#### [EXERCISE GOAL]
Leaving out every picture, please repeat exactly the line that contains "green bofilituk [403,218]" and each line after it through the final line below.

= = = =

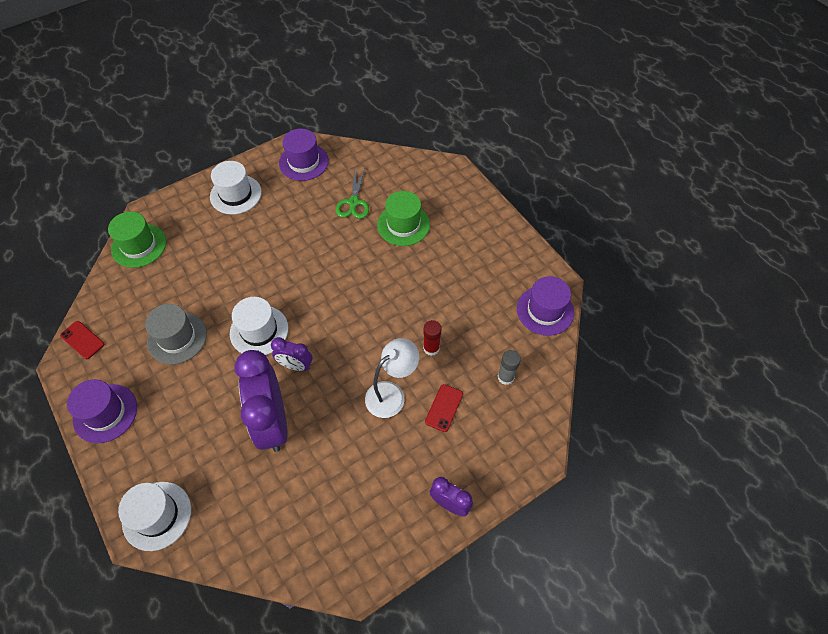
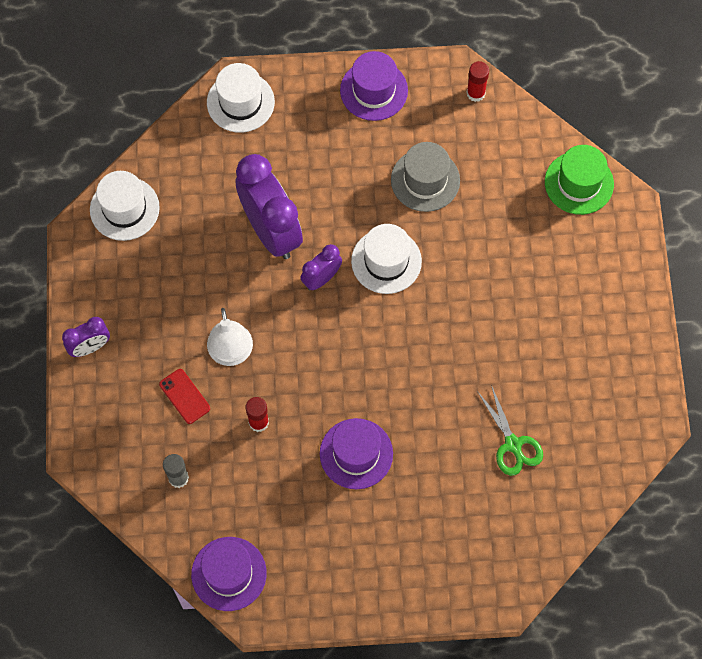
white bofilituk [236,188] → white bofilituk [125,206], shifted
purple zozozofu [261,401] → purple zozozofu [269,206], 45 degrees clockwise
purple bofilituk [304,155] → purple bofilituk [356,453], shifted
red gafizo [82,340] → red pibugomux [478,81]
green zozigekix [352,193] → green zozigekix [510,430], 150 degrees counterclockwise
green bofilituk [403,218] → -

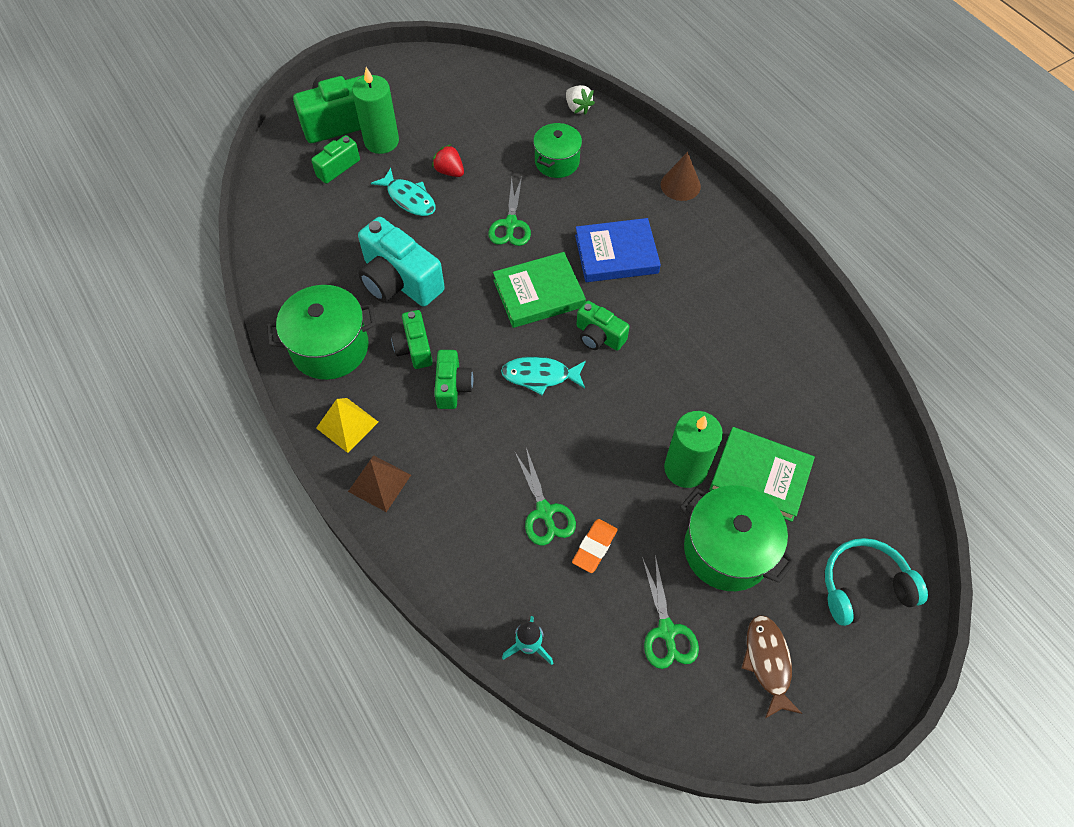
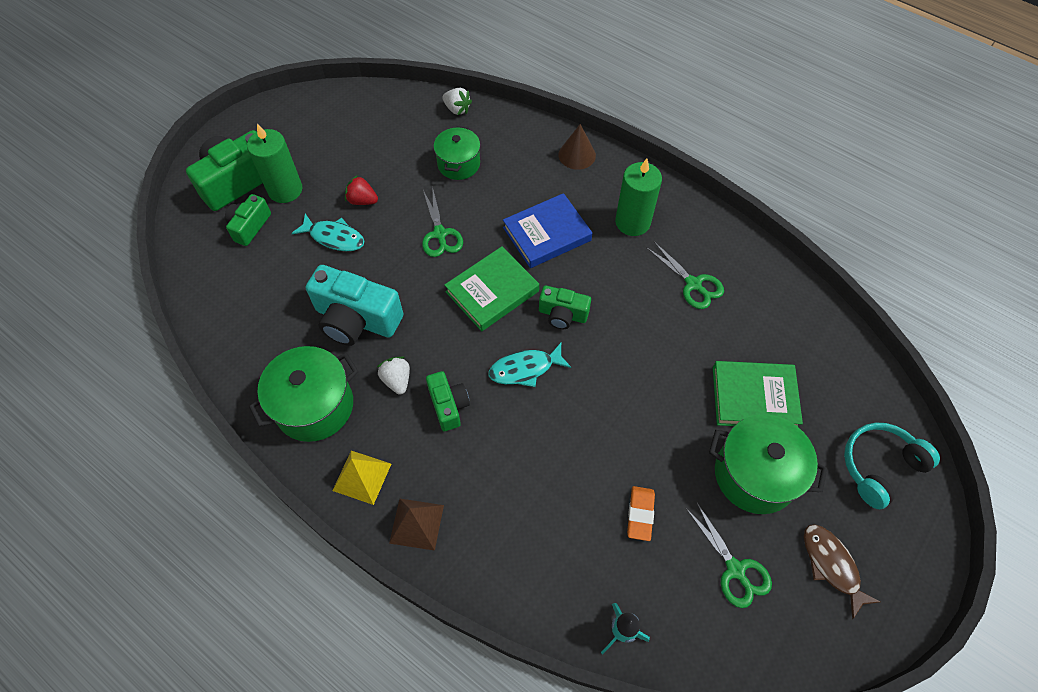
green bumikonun [412,339] → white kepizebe [393,376]
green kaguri [693,449] → green kaguri [638,197], shifted
green zozigekix [545,496] → green zozigekix [685,275], shifted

= = = =

#### [EXPECTED ANSWER]
green bofilituk [403,218] → -

green bumikonun [412,339] → white kepizebe [393,376]
green kaguri [693,449] → green kaguri [638,197], shifted
green zozigekix [545,496] → green zozigekix [685,275], shifted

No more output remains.